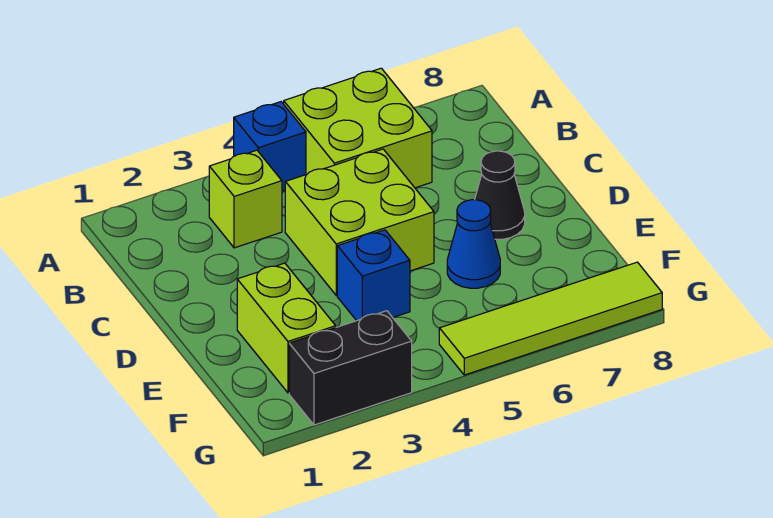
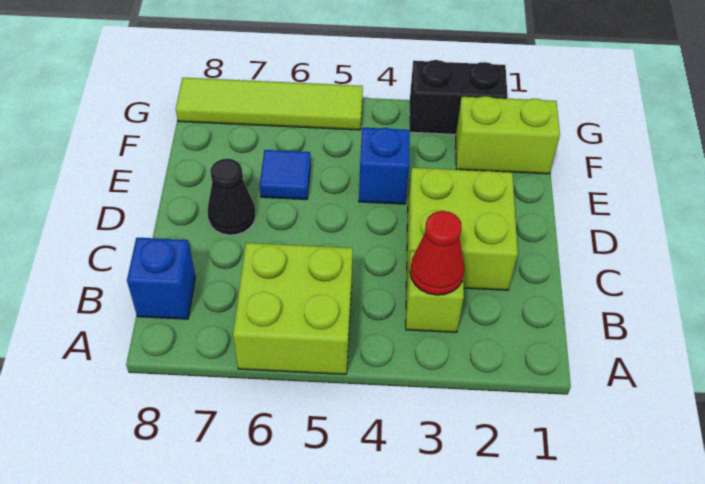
blue brick A4 level 1 -> blue brick B8 level 1
none -> red cone B3 level 2
lime brick C4:D5 level 1 -> lime brick C2:D3 level 1
lime brick E2:F2 level 1 -> lime brick F1:F2 level 1
blue cone E6 level 1 -> blue tile E6 level 1

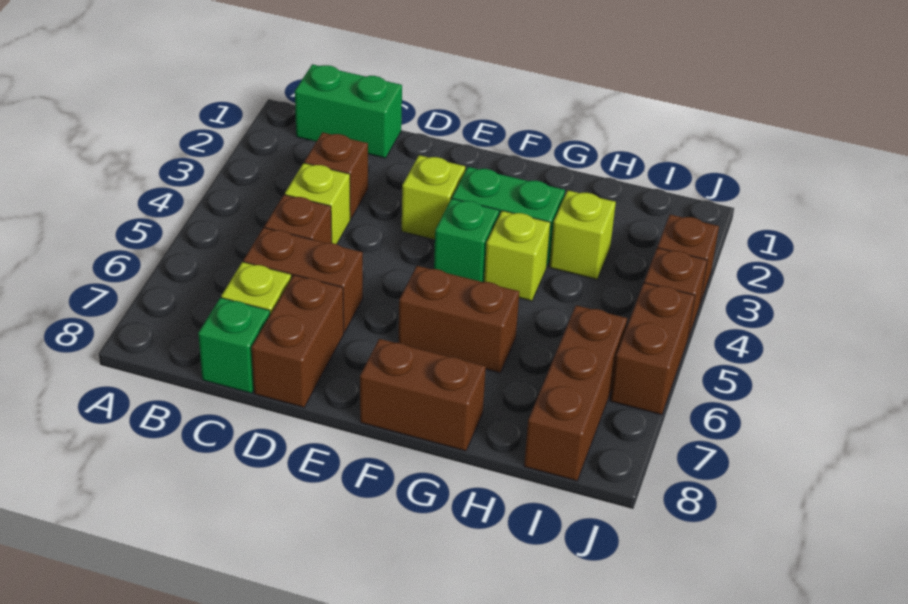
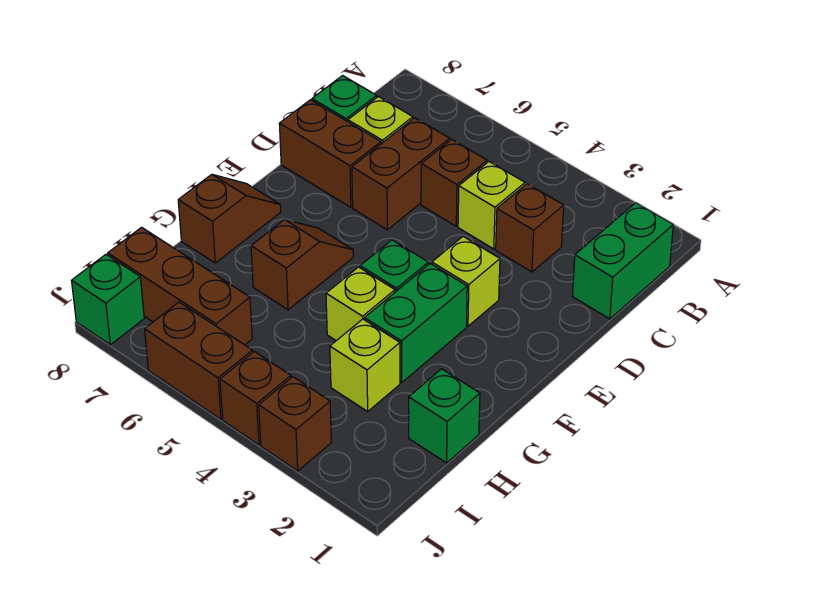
brown brick F6:G6 level 1 -> brown slope F6:G6 level 1 top G
brown brick F8:G8 level 1 -> brown slope F8:G8 level 1 top G
none -> green brick H1 level 1
none -> green brick J8 level 1

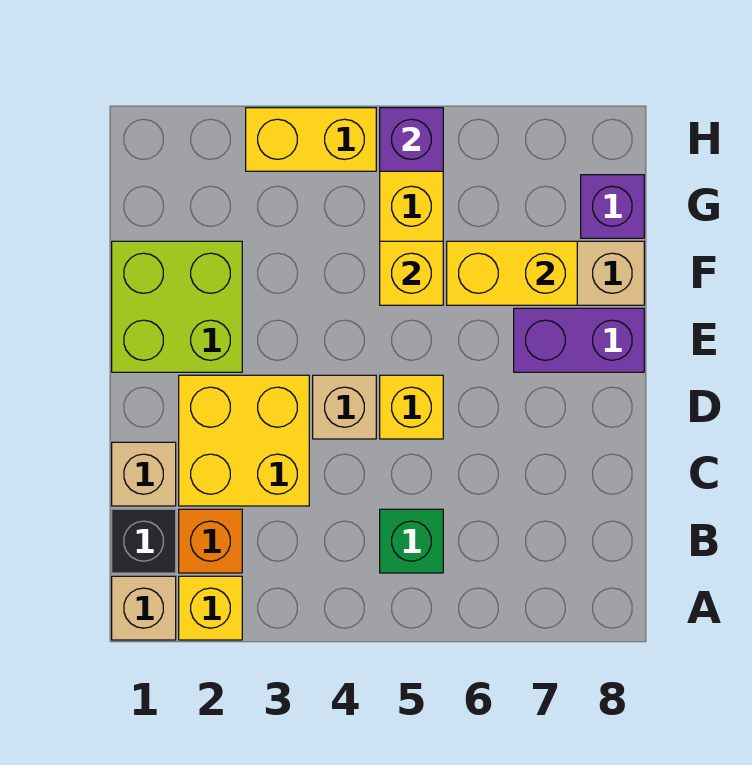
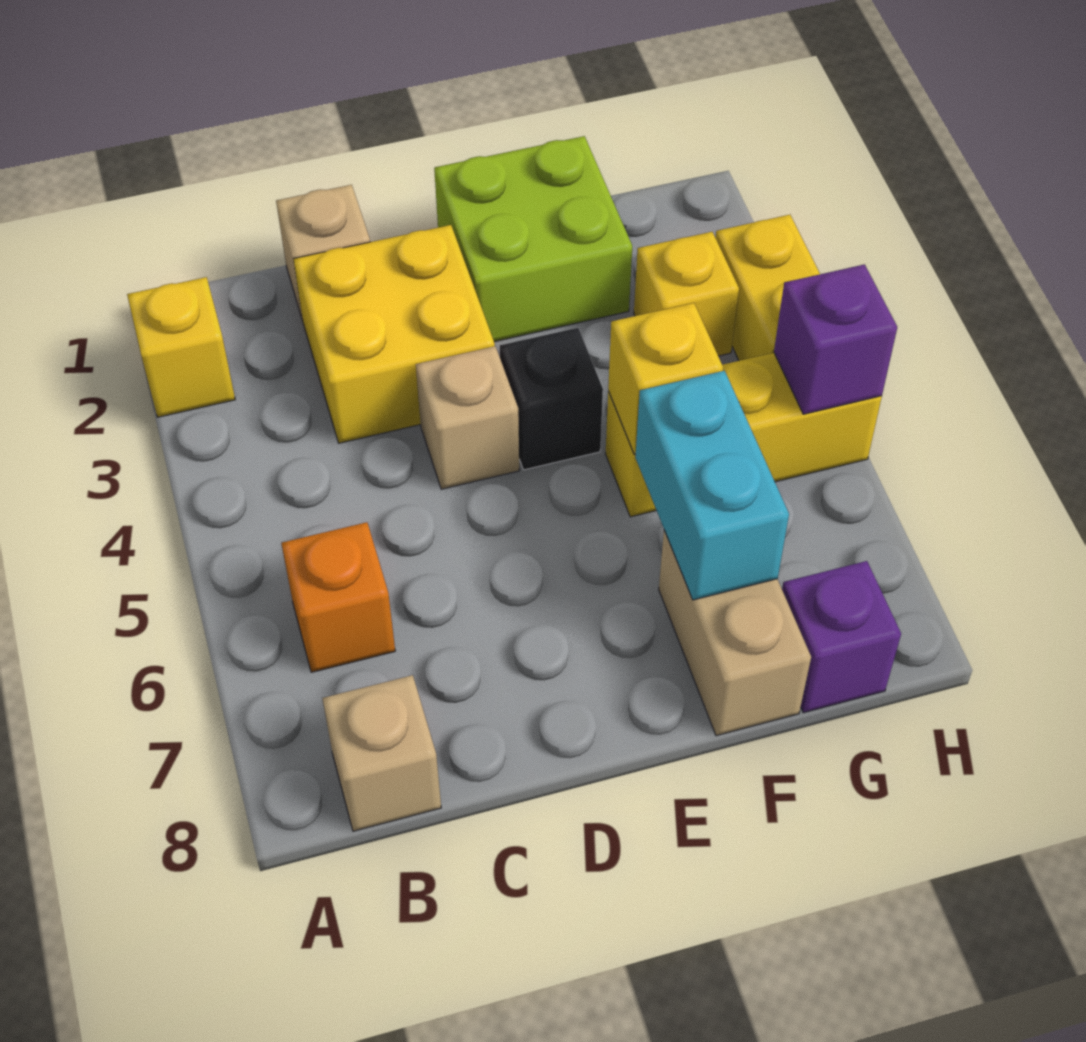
tan brick A1 level 1 -> tan brick B8 level 1
black brick B1 level 1 -> black brick E4 level 1
orange brick B2 level 1 -> orange brick B6 level 1
green brick B5 level 1 -> none
yellow brick D5 level 1 -> yellow brick G3 level 1
purple brick E7:E8 level 1 -> none
yellow brick F6:F7 level 2 -> cyan brick F6:F7 level 2

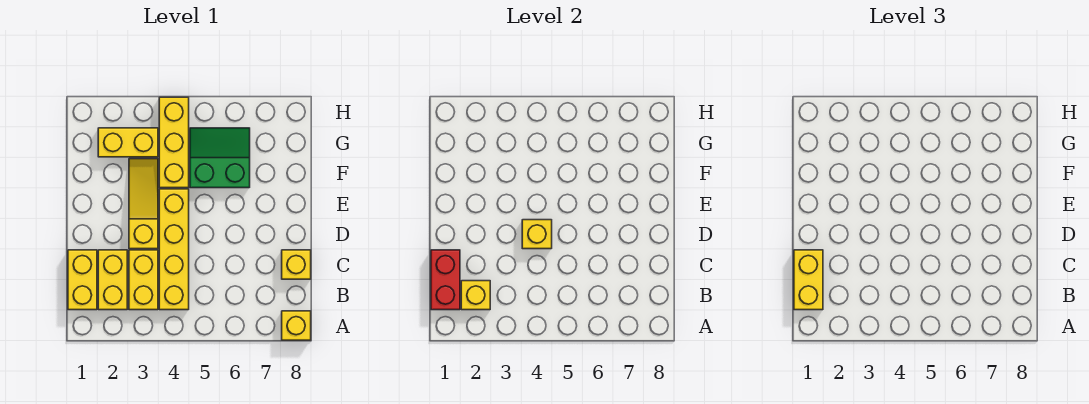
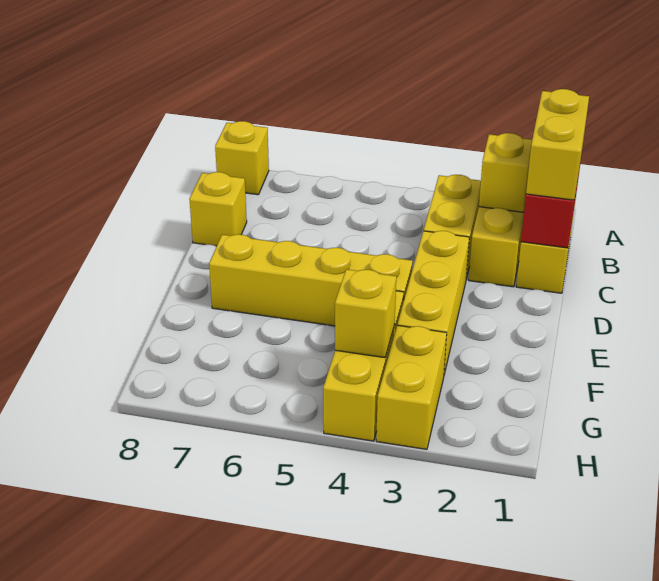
yellow brick B4:E4 level 1 -> yellow brick E4:E7 level 1
yellow slope D3:F3 level 1 top D -> yellow brick D3:F3 level 1
yellow brick D4 level 2 -> yellow brick G4 level 2
green slope F5:G6 level 1 top F -> none
yellow brick G2:G3 level 1 -> yellow brick G3:H3 level 1

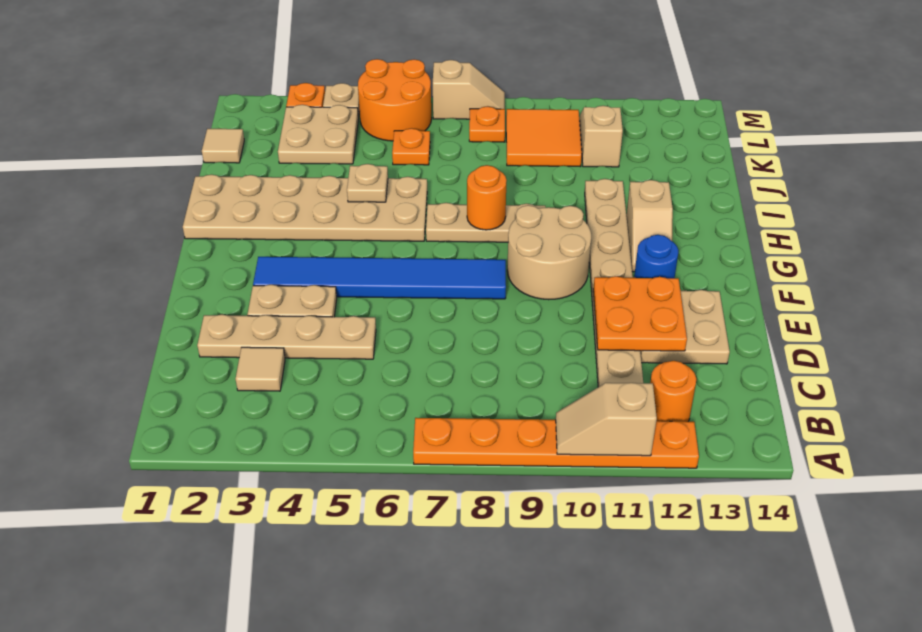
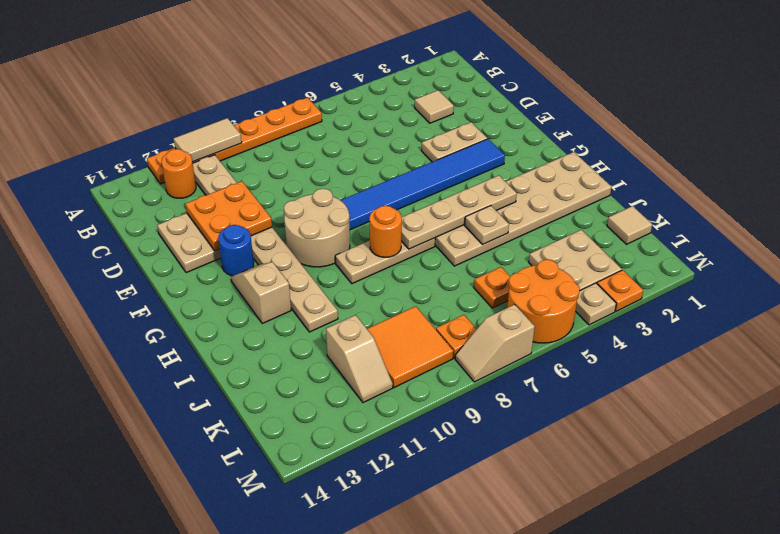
tan slope A10:A11 level 2 top 11 -> tan tile A10:A11 level 2
tan plate D2:D5 level 1 -> tan plate H4:H7 level 2

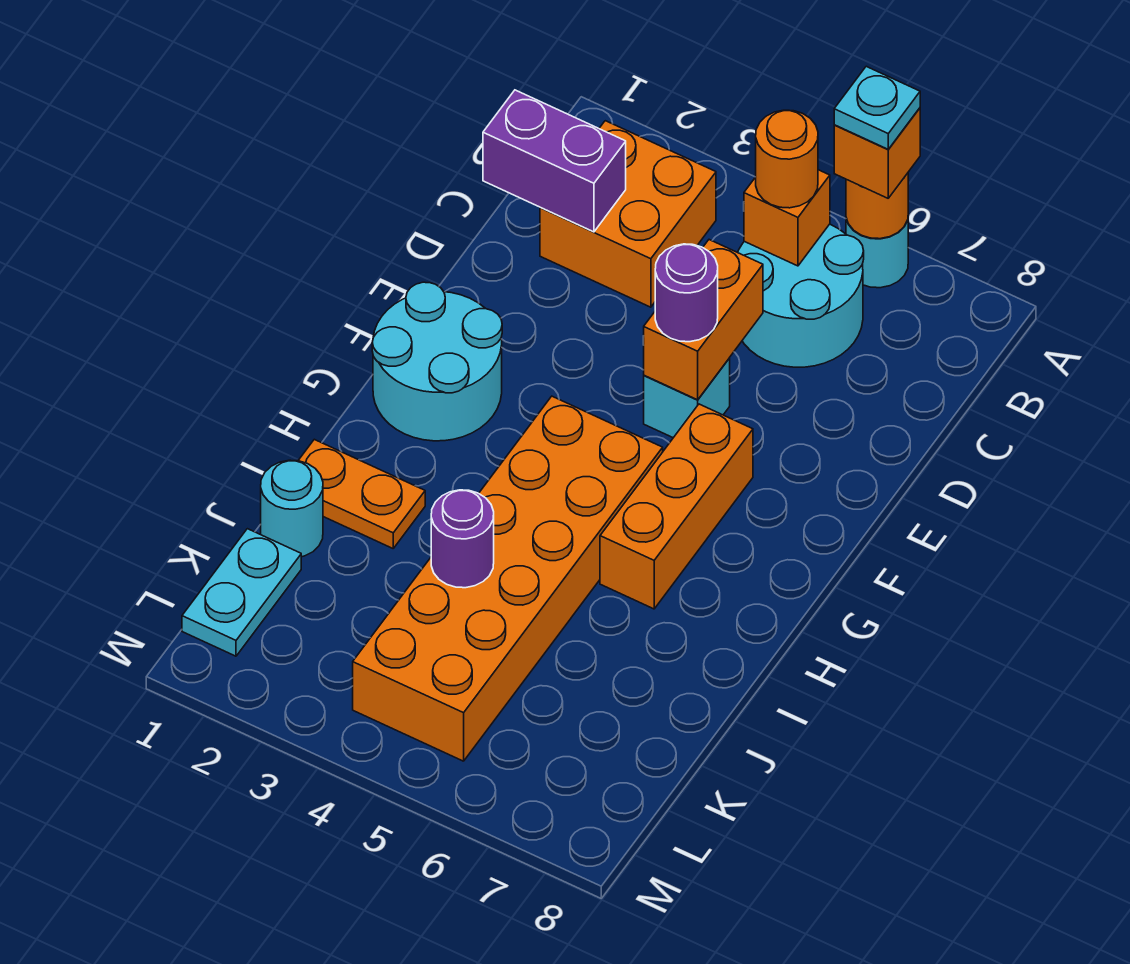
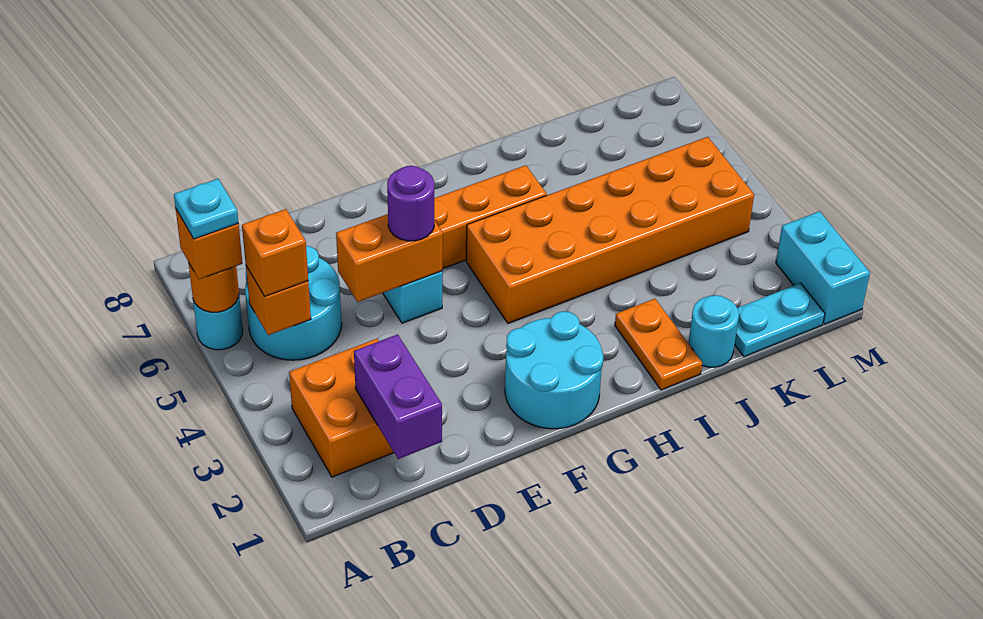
orange round brick B5 level 3 -> orange brick B5 level 3
purple round brick J4 level 2 -> none
none -> cyan brick M1:M2 level 1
..........
→ Action item: When you reach the line with "green brick B5 level 1 -> none" in the records above, begin repeating the lines exactly, and stop after the line with "yellow brick G2:G3". Skip all pictures.

→ Response to the task:
green brick B5 level 1 -> none
yellow brick D5 level 1 -> yellow brick G3 level 1
purple brick E7:E8 level 1 -> none
yellow brick F6:F7 level 2 -> cyan brick F6:F7 level 2

yellow brick B4:E4 level 1 -> yellow brick E4:E7 level 1
yellow slope D3:F3 level 1 top D -> yellow brick D3:F3 level 1
yellow brick D4 level 2 -> yellow brick G4 level 2
green slope F5:G6 level 1 top F -> none
yellow brick G2:G3 level 1 -> yellow brick G3:H3 level 1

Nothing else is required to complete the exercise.